SUPPLIED MATERIAL: Begin

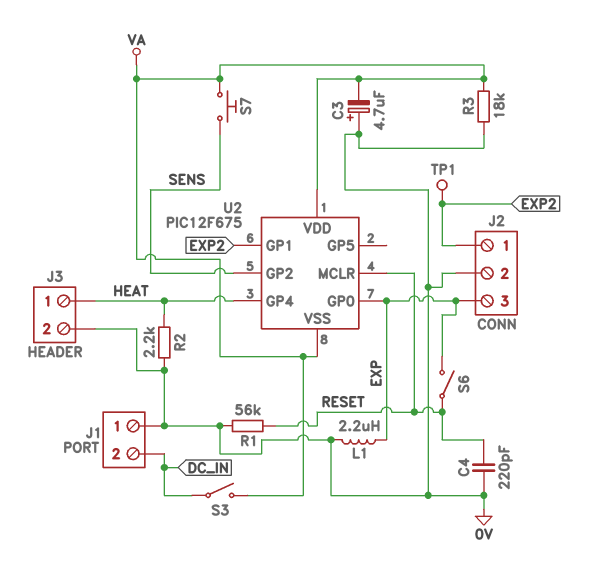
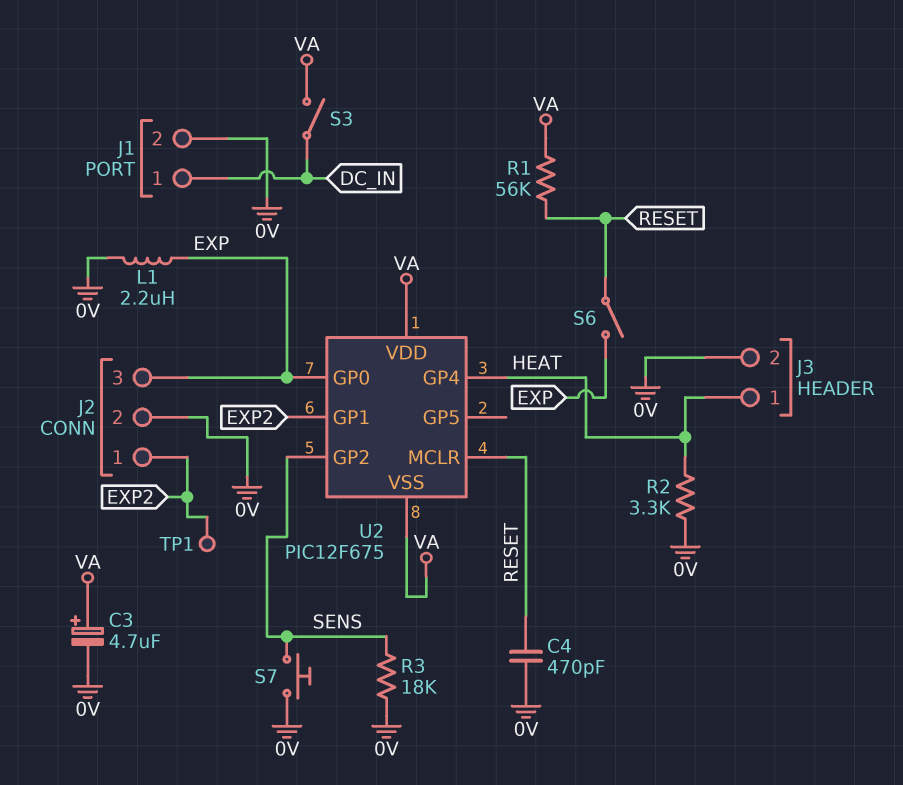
C3: 4.7uF (plus 0V, minus VA) -> 4.7uF (plus VA, minus 0V)
C4: 220pF (0V, RESET) -> 470pF (0V, RESET)
J1 pin 1: 0V -> DC_IN
J1 pin 2: DC_IN -> 0V
R1: 56k (0V, RESET) -> 56k (RESET, VA)
R2: 2.2k (0V, HEAT) -> 3.3k (0V, HEAT)
R3: 18k (0V, VA) -> 18k (0V, SENS)
S7: button (SENS, VA) -> button (0V, SENS)

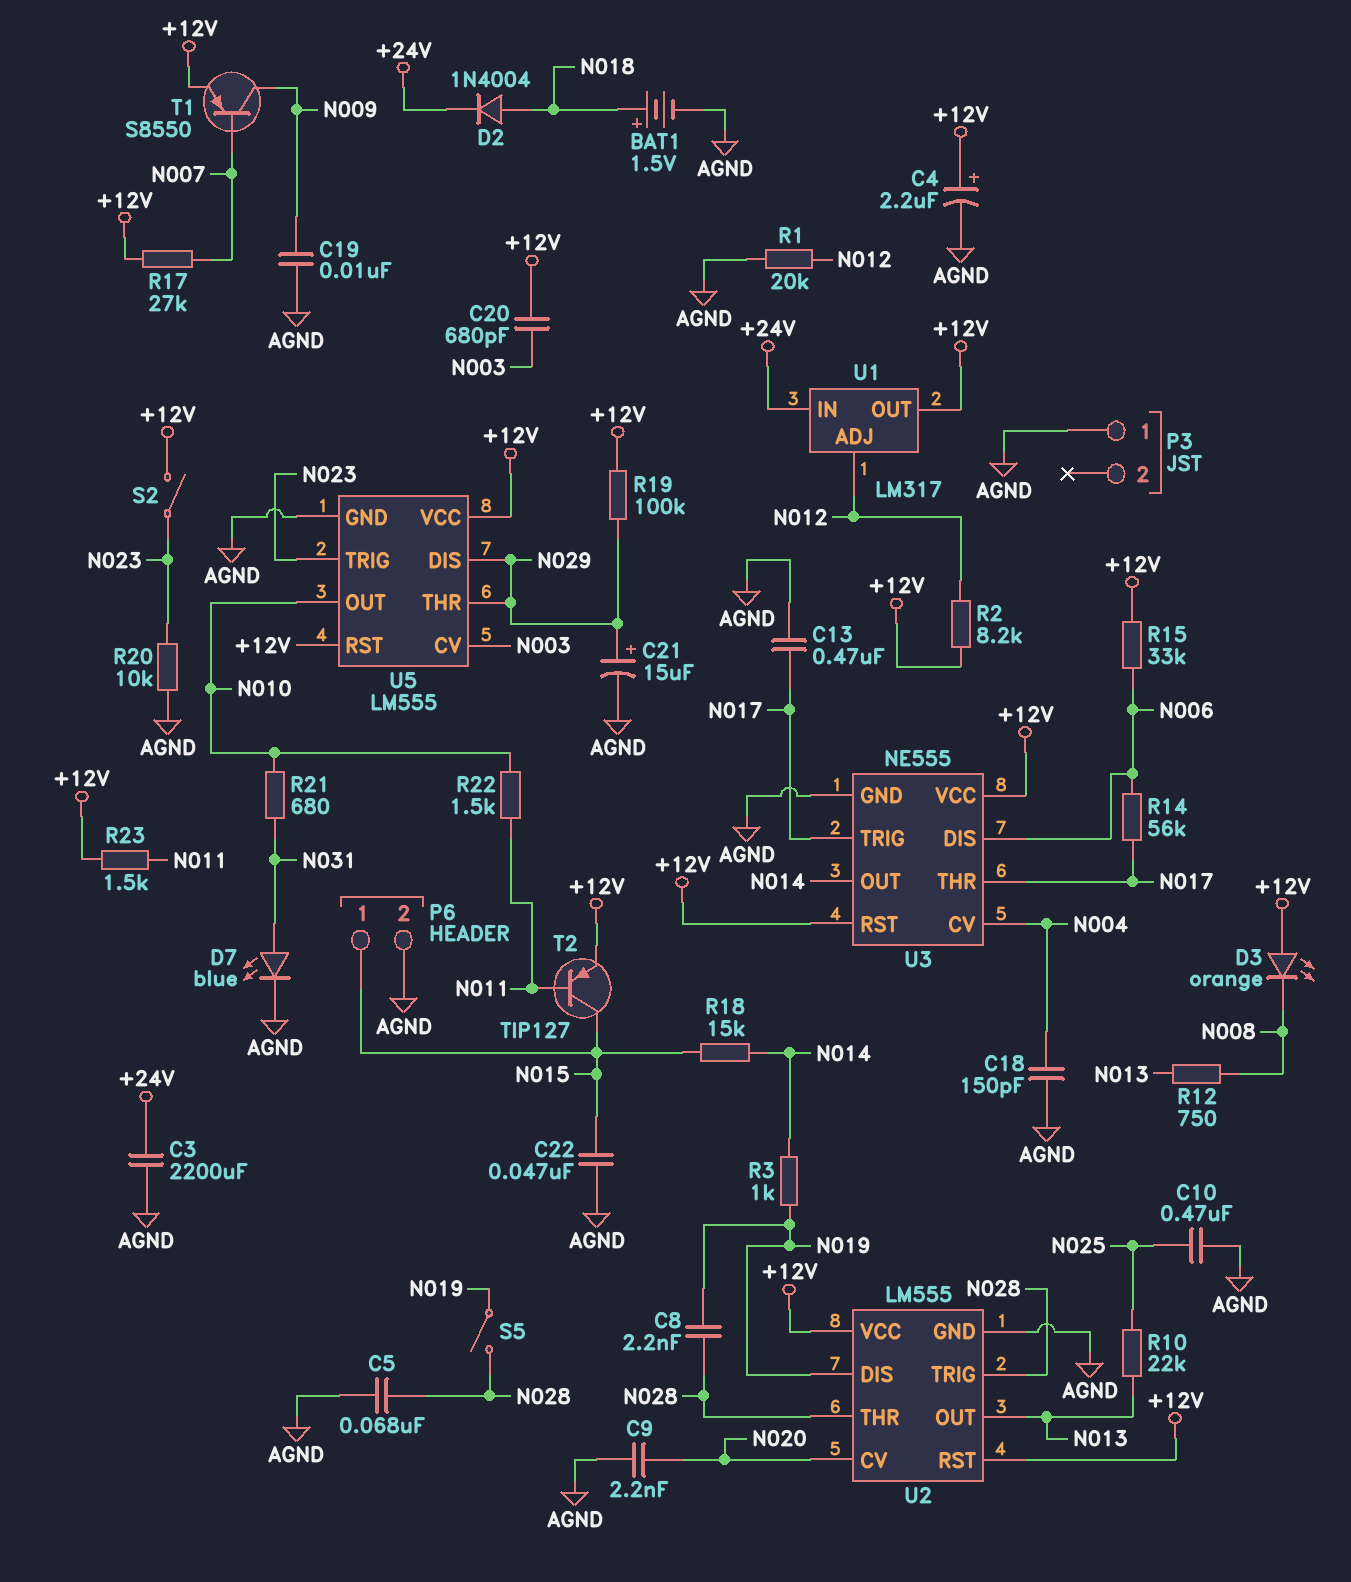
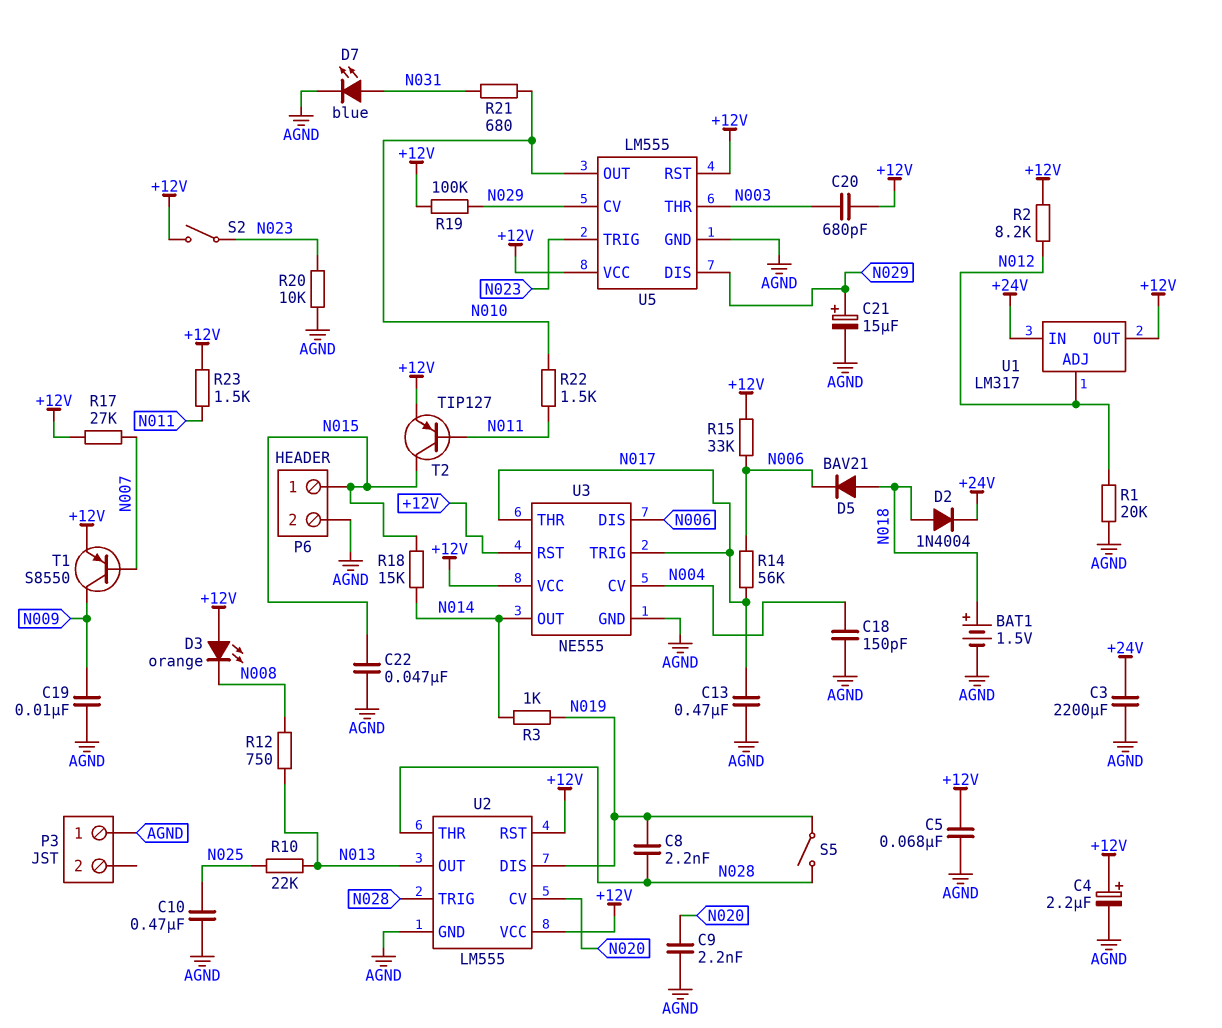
C5: 68nF (AGND, N028) -> 68nF (+12V, AGND)
D5: none -> diode BAV21 (A N018, K N006)
U5 pin CV: N003 -> N029
U5 pin THR: N029 -> N003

SUPPLIED MATERIAL: End

* **WHAT NEEDS TO BE DONE**:
Scan the records for the word "SENS", and copy each line where it is found.

* **RESULT**:
R3: 18k (0V, VA) -> 18k (0V, SENS)
S7: button (SENS, VA) -> button (0V, SENS)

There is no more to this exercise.